» **DATA SHOWN**

• • • •

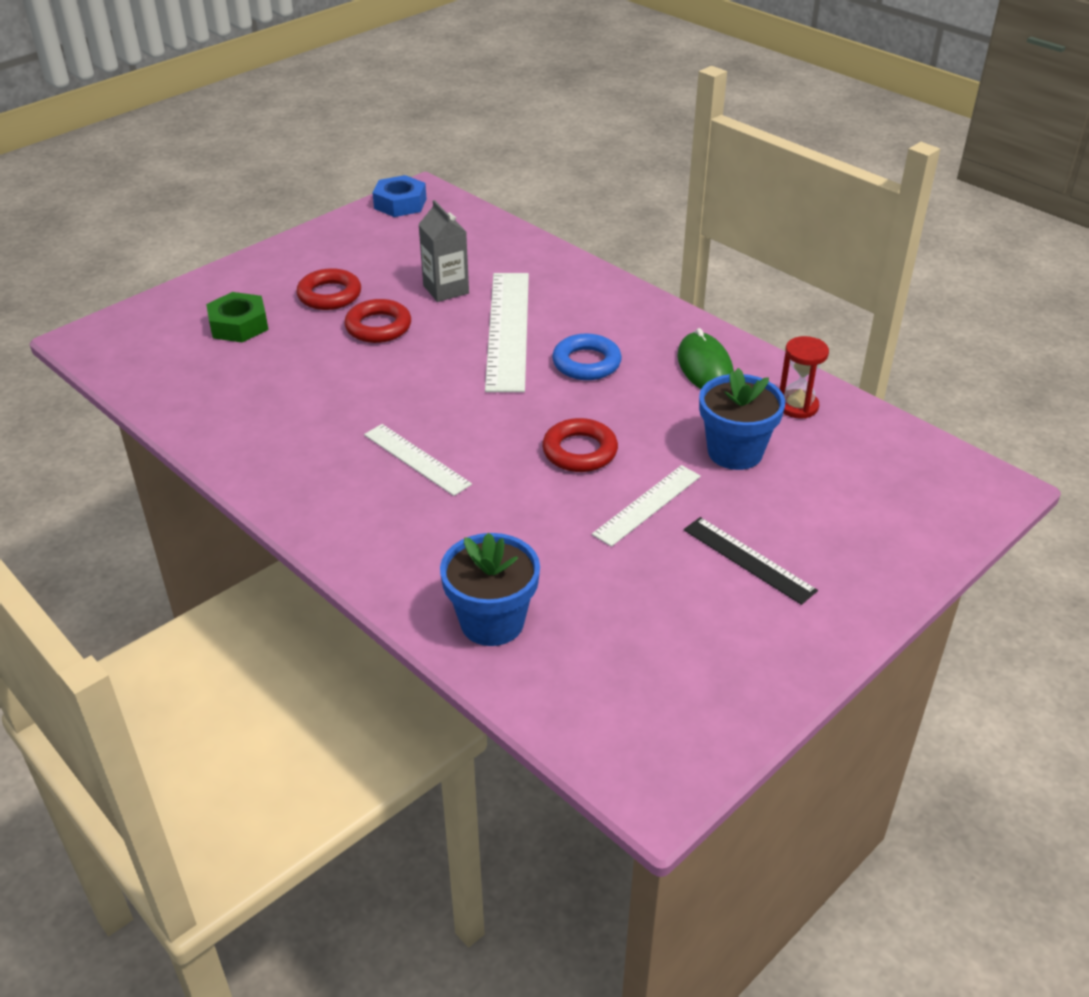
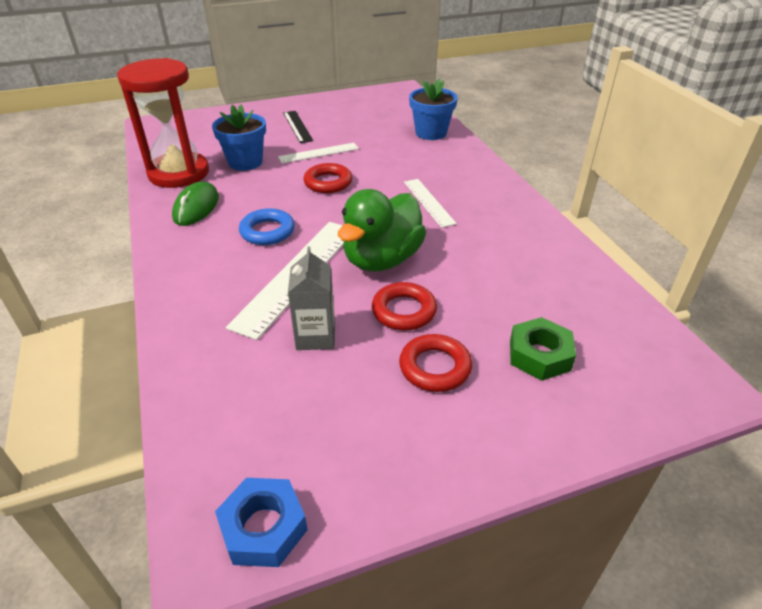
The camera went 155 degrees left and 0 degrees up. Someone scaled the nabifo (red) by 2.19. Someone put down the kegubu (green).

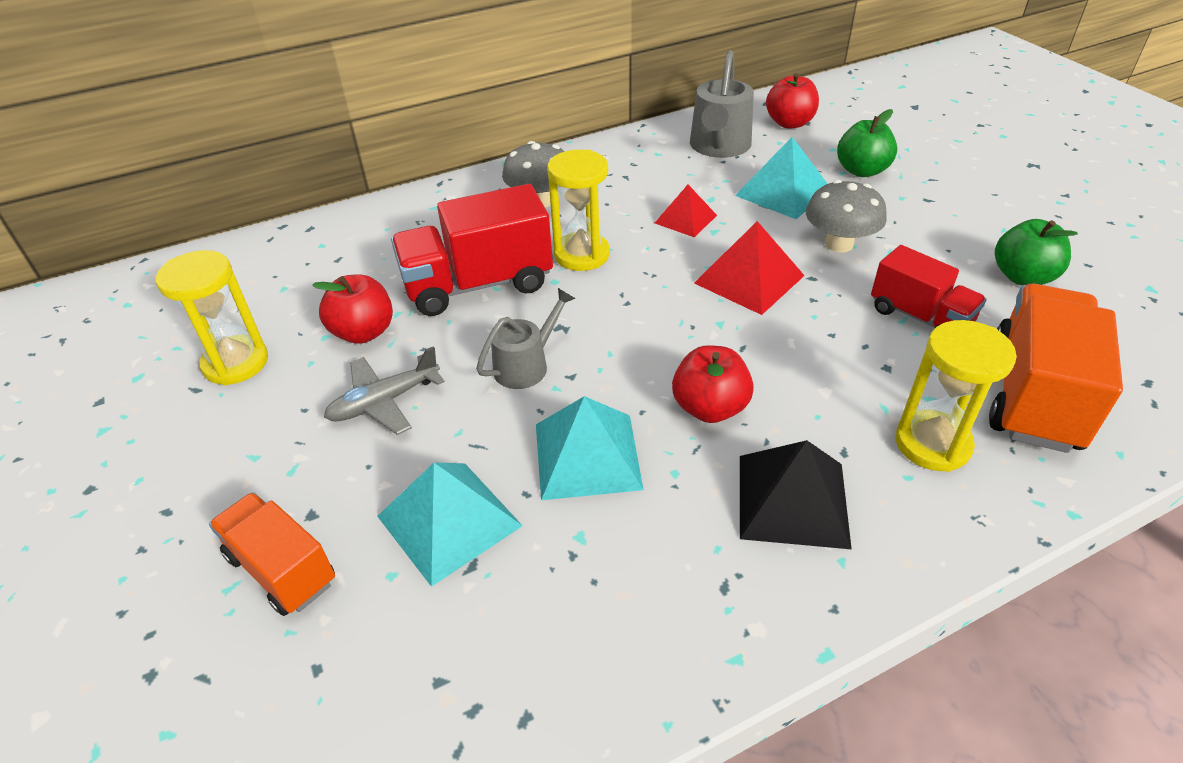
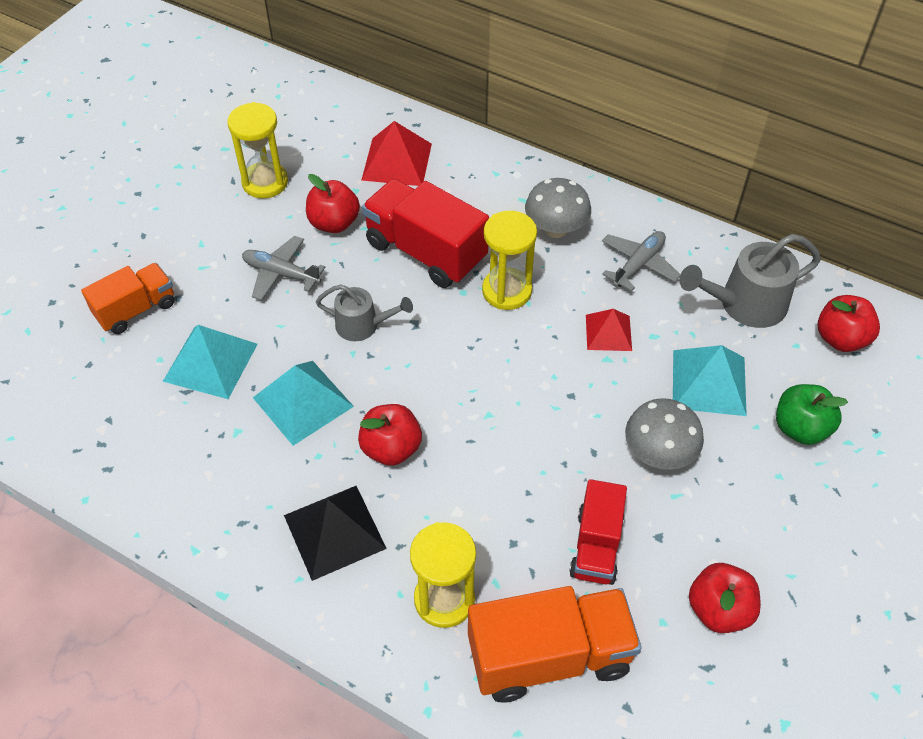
The camera went 55 degrees right and 10 degrees up. Someone rotated the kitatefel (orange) (1st from left) by 45 degrees clockwise. Someone carried the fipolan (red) (2nd from left in the first image). Someone put down the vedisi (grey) (2nd from left). Someone repainted the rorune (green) (2nd from left), which became the rorune (red) (3rd from left).

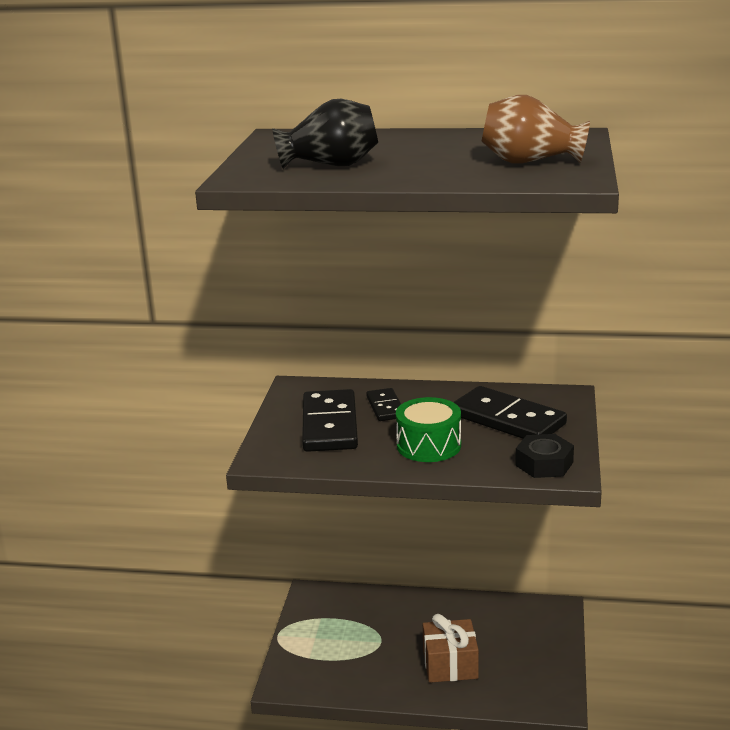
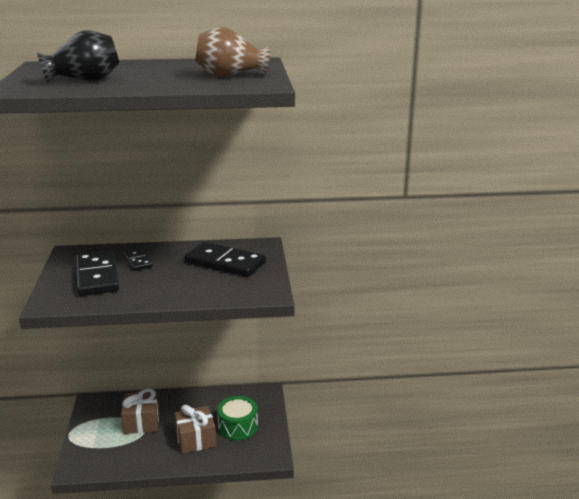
The camera went 15 degrees left and 0 degrees up. Someone put down the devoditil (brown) (1st from left). Someone carried the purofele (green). Someone took away the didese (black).

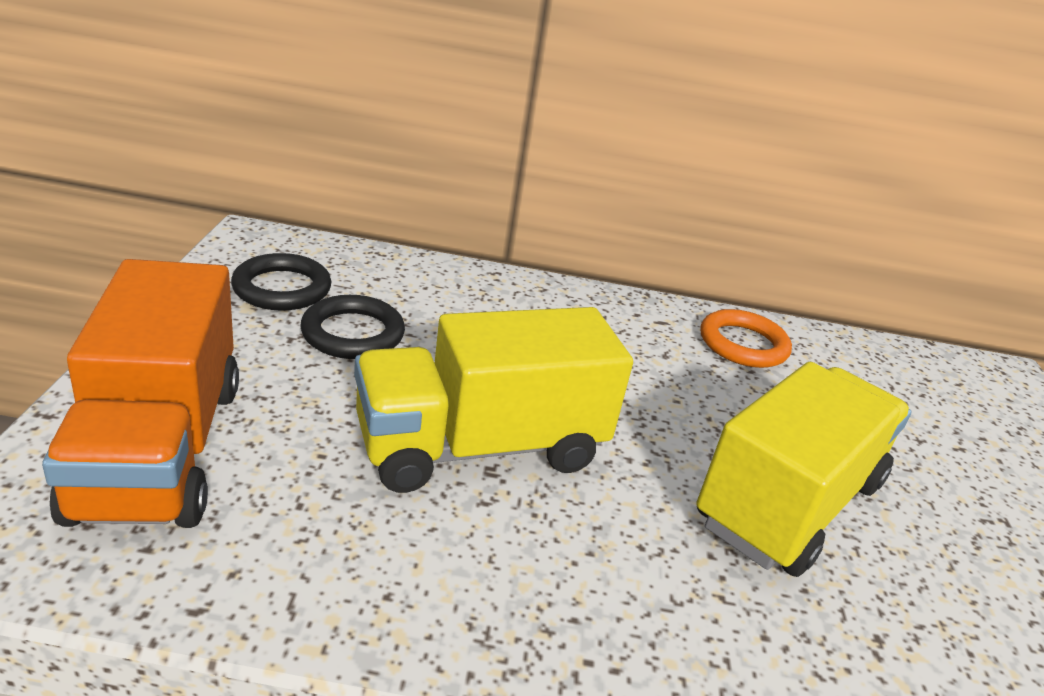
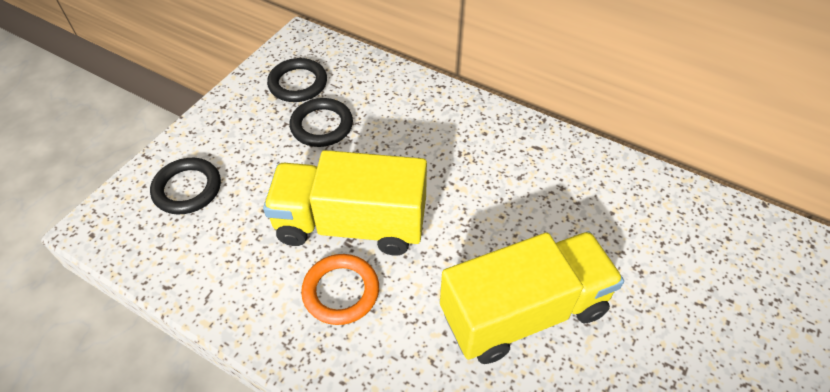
The camera went 30 degrees right and 20 degrees up. Someone swapped the kitatefel (orange) for the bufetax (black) (1st from left). Someone carried the bufetax (orange).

• • • •

» **WHAT IS REQUIRED**
Would you please repeat all the data word for word, but without the pictures?

» **YOUR SOLUTION**
The camera went 155 degrees left and 0 degrees up. Someone scaled the nabifo (red) by 2.19. Someone put down the kegubu (green).

The camera went 55 degrees right and 10 degrees up. Someone rotated the kitatefel (orange) (1st from left) by 45 degrees clockwise. Someone carried the fipolan (red) (2nd from left in the first image). Someone put down the vedisi (grey) (2nd from left). Someone repainted the rorune (green) (2nd from left), which became the rorune (red) (3rd from left).

The camera went 15 degrees left and 0 degrees up. Someone put down the devoditil (brown) (1st from left). Someone carried the purofele (green). Someone took away the didese (black).

The camera went 30 degrees right and 20 degrees up. Someone swapped the kitatefel (orange) for the bufetax (black) (1st from left). Someone carried the bufetax (orange).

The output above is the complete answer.